Spatial reasoning data
-*-

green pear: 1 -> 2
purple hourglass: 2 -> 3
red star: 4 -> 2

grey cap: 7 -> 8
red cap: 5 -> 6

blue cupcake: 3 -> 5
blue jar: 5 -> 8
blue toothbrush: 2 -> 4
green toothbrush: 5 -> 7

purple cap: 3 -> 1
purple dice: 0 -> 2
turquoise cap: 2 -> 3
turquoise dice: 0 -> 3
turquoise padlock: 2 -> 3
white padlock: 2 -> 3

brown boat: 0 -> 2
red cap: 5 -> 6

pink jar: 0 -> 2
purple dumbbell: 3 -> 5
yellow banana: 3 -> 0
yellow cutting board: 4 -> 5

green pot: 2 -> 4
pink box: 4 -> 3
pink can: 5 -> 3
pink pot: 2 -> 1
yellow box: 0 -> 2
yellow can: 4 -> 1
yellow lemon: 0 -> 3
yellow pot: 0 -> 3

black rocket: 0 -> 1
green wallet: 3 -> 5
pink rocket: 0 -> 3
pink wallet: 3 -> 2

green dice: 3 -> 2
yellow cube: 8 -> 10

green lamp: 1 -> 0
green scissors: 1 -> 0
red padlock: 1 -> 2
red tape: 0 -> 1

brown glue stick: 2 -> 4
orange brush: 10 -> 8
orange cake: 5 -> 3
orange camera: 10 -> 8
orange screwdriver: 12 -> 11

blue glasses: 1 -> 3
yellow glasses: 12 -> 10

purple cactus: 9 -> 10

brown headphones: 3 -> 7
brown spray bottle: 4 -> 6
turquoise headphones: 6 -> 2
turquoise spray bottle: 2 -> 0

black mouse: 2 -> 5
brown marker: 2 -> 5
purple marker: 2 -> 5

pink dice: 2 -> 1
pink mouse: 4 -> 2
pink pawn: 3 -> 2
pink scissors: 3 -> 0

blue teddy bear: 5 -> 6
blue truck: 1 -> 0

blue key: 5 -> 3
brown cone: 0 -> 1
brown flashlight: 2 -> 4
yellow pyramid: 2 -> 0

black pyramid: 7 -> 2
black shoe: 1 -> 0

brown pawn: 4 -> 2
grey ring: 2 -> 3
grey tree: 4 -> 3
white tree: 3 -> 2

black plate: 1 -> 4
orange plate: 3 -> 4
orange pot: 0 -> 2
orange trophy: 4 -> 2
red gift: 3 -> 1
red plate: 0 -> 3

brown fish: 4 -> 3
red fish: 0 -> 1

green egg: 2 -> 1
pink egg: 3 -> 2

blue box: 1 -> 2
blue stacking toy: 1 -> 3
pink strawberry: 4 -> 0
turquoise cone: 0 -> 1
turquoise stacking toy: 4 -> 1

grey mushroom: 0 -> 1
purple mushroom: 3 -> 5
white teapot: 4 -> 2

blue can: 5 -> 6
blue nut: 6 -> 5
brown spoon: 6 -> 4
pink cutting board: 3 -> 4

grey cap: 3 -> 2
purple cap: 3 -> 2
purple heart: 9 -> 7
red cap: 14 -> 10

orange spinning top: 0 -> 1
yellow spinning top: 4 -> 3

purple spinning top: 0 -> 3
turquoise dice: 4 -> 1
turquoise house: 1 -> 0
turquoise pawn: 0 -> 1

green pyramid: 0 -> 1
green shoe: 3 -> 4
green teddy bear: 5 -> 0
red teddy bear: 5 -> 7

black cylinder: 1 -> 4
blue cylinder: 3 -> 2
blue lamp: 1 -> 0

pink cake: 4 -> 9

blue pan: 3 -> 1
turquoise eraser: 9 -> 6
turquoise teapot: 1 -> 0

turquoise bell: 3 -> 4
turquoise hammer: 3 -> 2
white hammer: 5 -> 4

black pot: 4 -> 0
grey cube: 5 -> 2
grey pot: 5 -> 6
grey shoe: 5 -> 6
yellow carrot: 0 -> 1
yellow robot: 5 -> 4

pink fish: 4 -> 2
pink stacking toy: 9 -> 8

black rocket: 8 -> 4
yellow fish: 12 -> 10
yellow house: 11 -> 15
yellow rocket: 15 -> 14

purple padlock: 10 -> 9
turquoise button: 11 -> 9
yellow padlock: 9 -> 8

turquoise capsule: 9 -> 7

-*-

All the entries are to be reproduced verbatim.

- EXERCISE ANSWER:
green pear: 1 -> 2
purple hourglass: 2 -> 3
red star: 4 -> 2

grey cap: 7 -> 8
red cap: 5 -> 6

blue cupcake: 3 -> 5
blue jar: 5 -> 8
blue toothbrush: 2 -> 4
green toothbrush: 5 -> 7

purple cap: 3 -> 1
purple dice: 0 -> 2
turquoise cap: 2 -> 3
turquoise dice: 0 -> 3
turquoise padlock: 2 -> 3
white padlock: 2 -> 3

brown boat: 0 -> 2
red cap: 5 -> 6

pink jar: 0 -> 2
purple dumbbell: 3 -> 5
yellow banana: 3 -> 0
yellow cutting board: 4 -> 5

green pot: 2 -> 4
pink box: 4 -> 3
pink can: 5 -> 3
pink pot: 2 -> 1
yellow box: 0 -> 2
yellow can: 4 -> 1
yellow lemon: 0 -> 3
yellow pot: 0 -> 3

black rocket: 0 -> 1
green wallet: 3 -> 5
pink rocket: 0 -> 3
pink wallet: 3 -> 2

green dice: 3 -> 2
yellow cube: 8 -> 10

green lamp: 1 -> 0
green scissors: 1 -> 0
red padlock: 1 -> 2
red tape: 0 -> 1

brown glue stick: 2 -> 4
orange brush: 10 -> 8
orange cake: 5 -> 3
orange camera: 10 -> 8
orange screwdriver: 12 -> 11

blue glasses: 1 -> 3
yellow glasses: 12 -> 10

purple cactus: 9 -> 10

brown headphones: 3 -> 7
brown spray bottle: 4 -> 6
turquoise headphones: 6 -> 2
turquoise spray bottle: 2 -> 0

black mouse: 2 -> 5
brown marker: 2 -> 5
purple marker: 2 -> 5

pink dice: 2 -> 1
pink mouse: 4 -> 2
pink pawn: 3 -> 2
pink scissors: 3 -> 0

blue teddy bear: 5 -> 6
blue truck: 1 -> 0

blue key: 5 -> 3
brown cone: 0 -> 1
brown flashlight: 2 -> 4
yellow pyramid: 2 -> 0

black pyramid: 7 -> 2
black shoe: 1 -> 0

brown pawn: 4 -> 2
grey ring: 2 -> 3
grey tree: 4 -> 3
white tree: 3 -> 2

black plate: 1 -> 4
orange plate: 3 -> 4
orange pot: 0 -> 2
orange trophy: 4 -> 2
red gift: 3 -> 1
red plate: 0 -> 3

brown fish: 4 -> 3
red fish: 0 -> 1

green egg: 2 -> 1
pink egg: 3 -> 2

blue box: 1 -> 2
blue stacking toy: 1 -> 3
pink strawberry: 4 -> 0
turquoise cone: 0 -> 1
turquoise stacking toy: 4 -> 1

grey mushroom: 0 -> 1
purple mushroom: 3 -> 5
white teapot: 4 -> 2

blue can: 5 -> 6
blue nut: 6 -> 5
brown spoon: 6 -> 4
pink cutting board: 3 -> 4

grey cap: 3 -> 2
purple cap: 3 -> 2
purple heart: 9 -> 7
red cap: 14 -> 10

orange spinning top: 0 -> 1
yellow spinning top: 4 -> 3

purple spinning top: 0 -> 3
turquoise dice: 4 -> 1
turquoise house: 1 -> 0
turquoise pawn: 0 -> 1

green pyramid: 0 -> 1
green shoe: 3 -> 4
green teddy bear: 5 -> 0
red teddy bear: 5 -> 7

black cylinder: 1 -> 4
blue cylinder: 3 -> 2
blue lamp: 1 -> 0

pink cake: 4 -> 9

blue pan: 3 -> 1
turquoise eraser: 9 -> 6
turquoise teapot: 1 -> 0

turquoise bell: 3 -> 4
turquoise hammer: 3 -> 2
white hammer: 5 -> 4

black pot: 4 -> 0
grey cube: 5 -> 2
grey pot: 5 -> 6
grey shoe: 5 -> 6
yellow carrot: 0 -> 1
yellow robot: 5 -> 4

pink fish: 4 -> 2
pink stacking toy: 9 -> 8

black rocket: 8 -> 4
yellow fish: 12 -> 10
yellow house: 11 -> 15
yellow rocket: 15 -> 14

purple padlock: 10 -> 9
turquoise button: 11 -> 9
yellow padlock: 9 -> 8

turquoise capsule: 9 -> 7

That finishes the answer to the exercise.